Segment Open
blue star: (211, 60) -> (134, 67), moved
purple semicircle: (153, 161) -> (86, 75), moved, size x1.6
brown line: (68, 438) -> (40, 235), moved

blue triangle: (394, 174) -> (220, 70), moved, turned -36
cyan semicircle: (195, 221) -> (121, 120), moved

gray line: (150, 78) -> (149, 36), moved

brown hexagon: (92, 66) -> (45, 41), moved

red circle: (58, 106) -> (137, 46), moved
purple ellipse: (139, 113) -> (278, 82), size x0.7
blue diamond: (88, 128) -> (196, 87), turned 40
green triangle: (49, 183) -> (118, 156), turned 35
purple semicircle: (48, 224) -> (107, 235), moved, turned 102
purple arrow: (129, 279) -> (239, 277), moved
Segment Closed
Segment Open
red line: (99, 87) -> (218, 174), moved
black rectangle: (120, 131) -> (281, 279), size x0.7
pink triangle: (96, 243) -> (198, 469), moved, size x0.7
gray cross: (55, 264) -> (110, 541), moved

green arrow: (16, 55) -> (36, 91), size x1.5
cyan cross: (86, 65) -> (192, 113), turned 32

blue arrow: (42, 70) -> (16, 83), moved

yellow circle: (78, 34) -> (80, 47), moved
Segment Closed
> Description of the task
With the line holding "cyan semicircle: (195, 221)" as the first and the line holding "purple arrow: (129, 279) -> (239, 277), moved" as the last, set down that range of the entries above exactly, and nothing else.

> Answer area
cyan semicircle: (195, 221) -> (121, 120), moved

gray line: (150, 78) -> (149, 36), moved

brown hexagon: (92, 66) -> (45, 41), moved

red circle: (58, 106) -> (137, 46), moved
purple ellipse: (139, 113) -> (278, 82), size x0.7
blue diamond: (88, 128) -> (196, 87), turned 40
green triangle: (49, 183) -> (118, 156), turned 35
purple semicircle: (48, 224) -> (107, 235), moved, turned 102
purple arrow: (129, 279) -> (239, 277), moved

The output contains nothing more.